__REQUIRED ACTION__:
Every record below is to be restated verbatim, though its images are not.

(Aerial feature coordinate data)

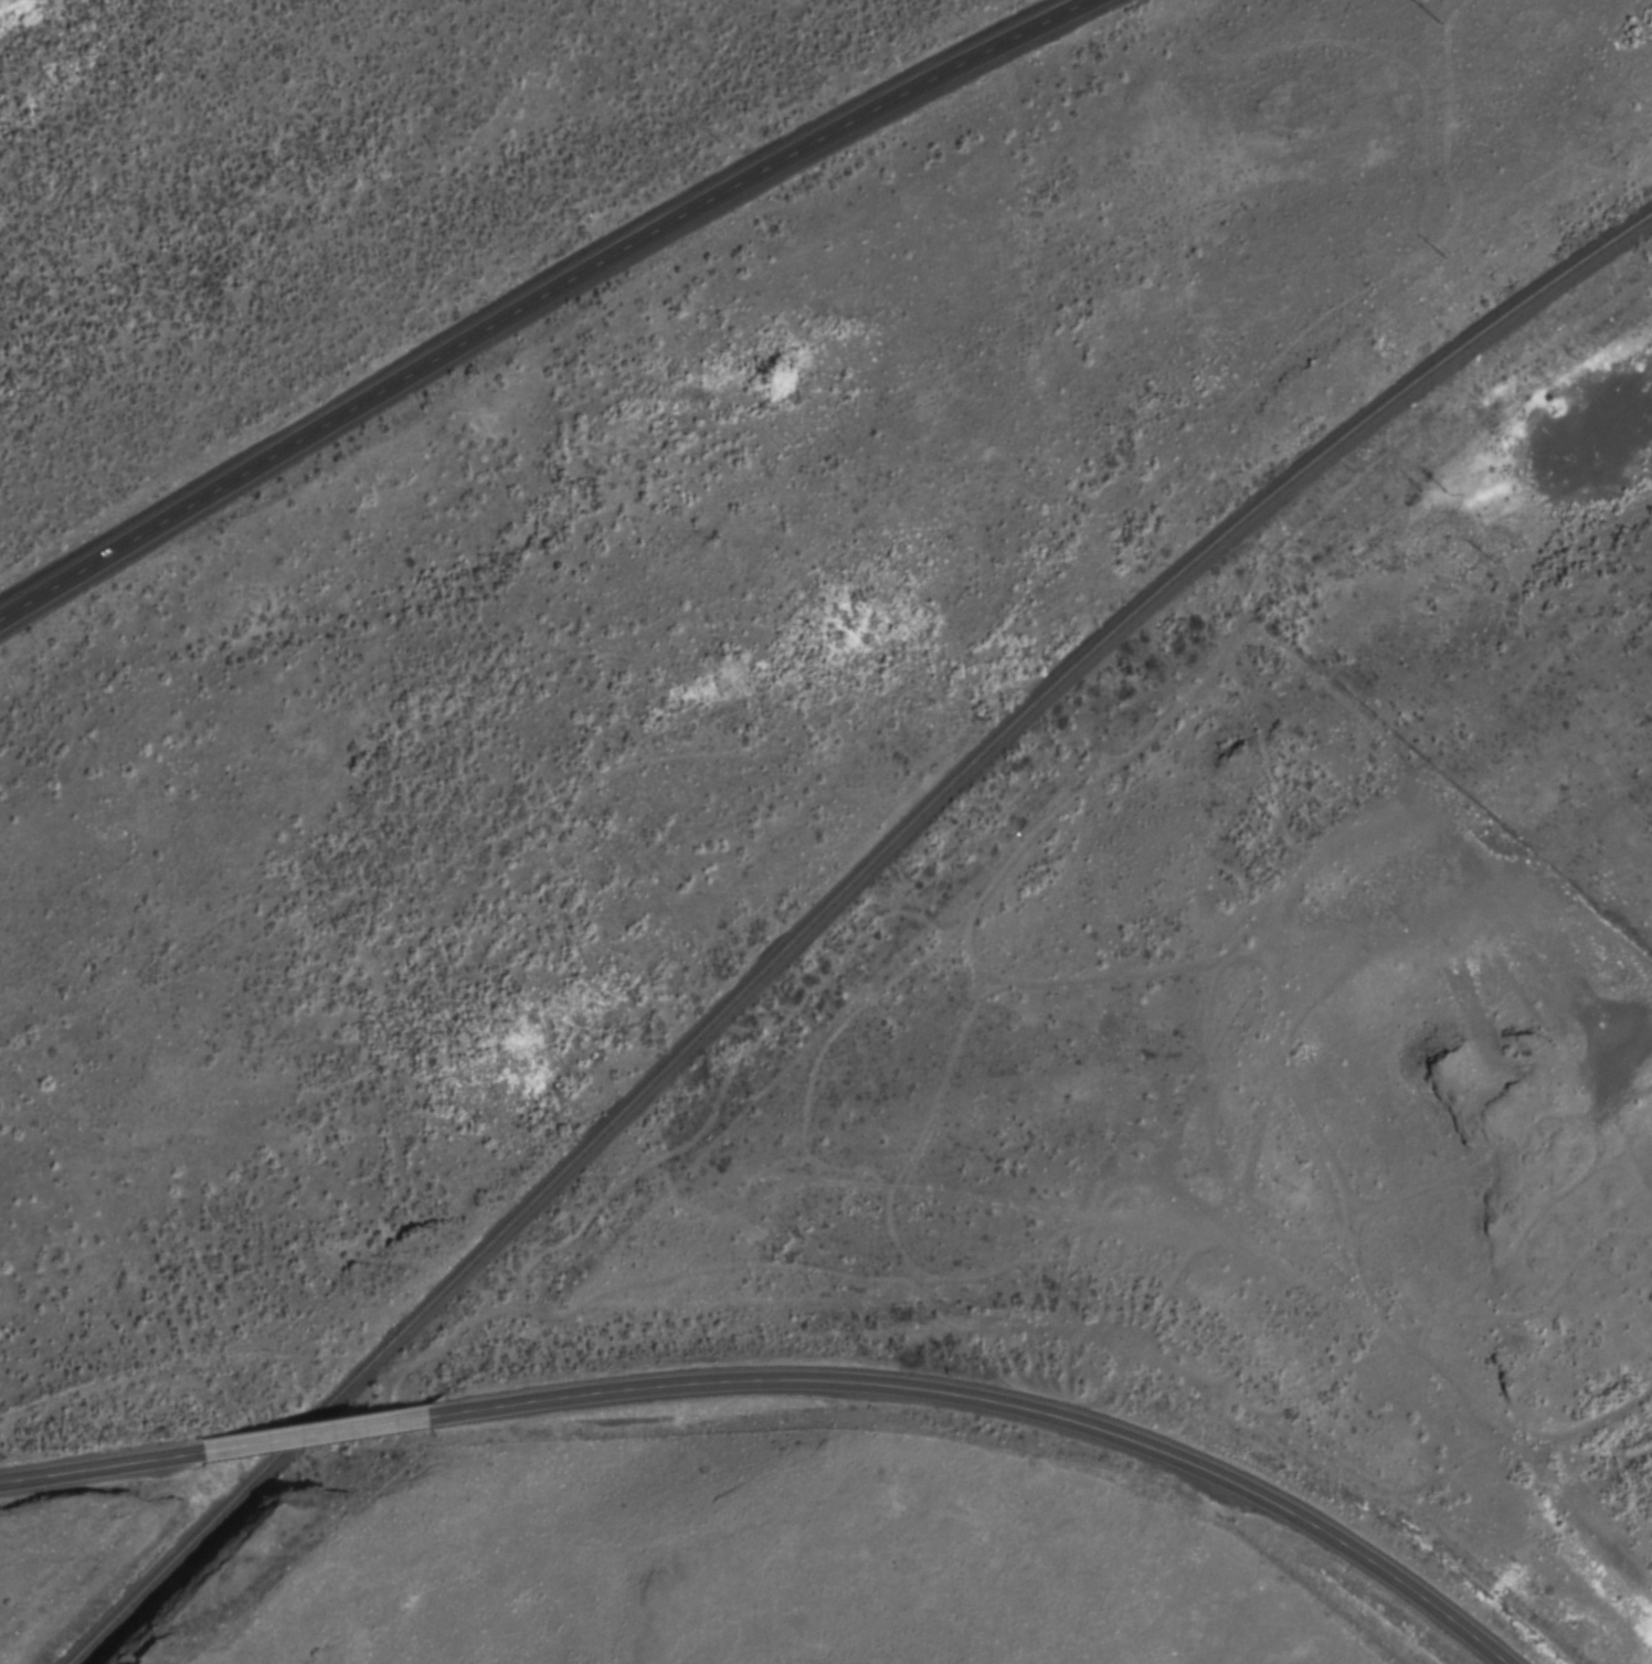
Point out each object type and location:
road: (538, 297)
railway: (829, 906)
road: (1328, 1081)
road: (913, 1385)
road: (316, 1431)
road: (101, 1463)
road: (1441, 1605)

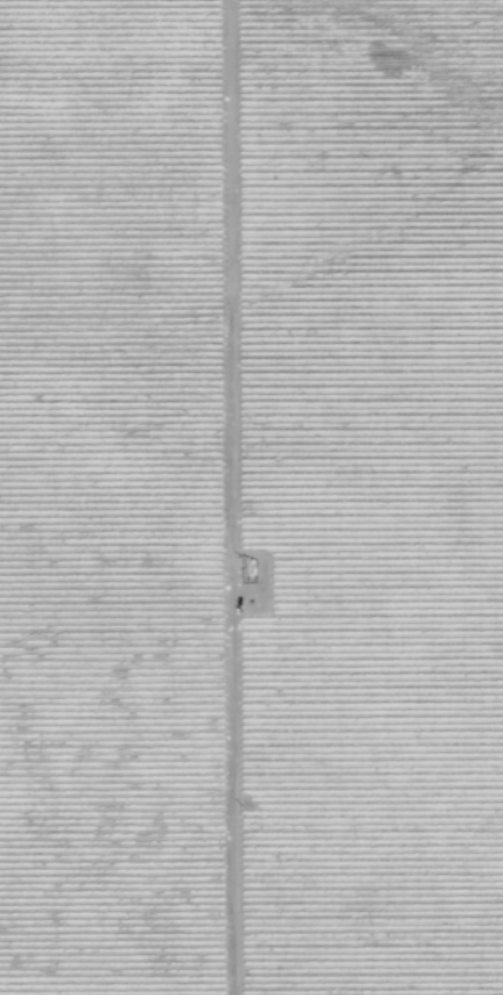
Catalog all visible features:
crop: (251, 497)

__RESULT OF THE EXERCISE__:
Point out each object type and location:
road: (538, 297)
railway: (829, 906)
road: (1328, 1081)
road: (913, 1385)
road: (316, 1431)
road: (101, 1463)
road: (1441, 1605)

Catalog all visible features:
crop: (251, 497)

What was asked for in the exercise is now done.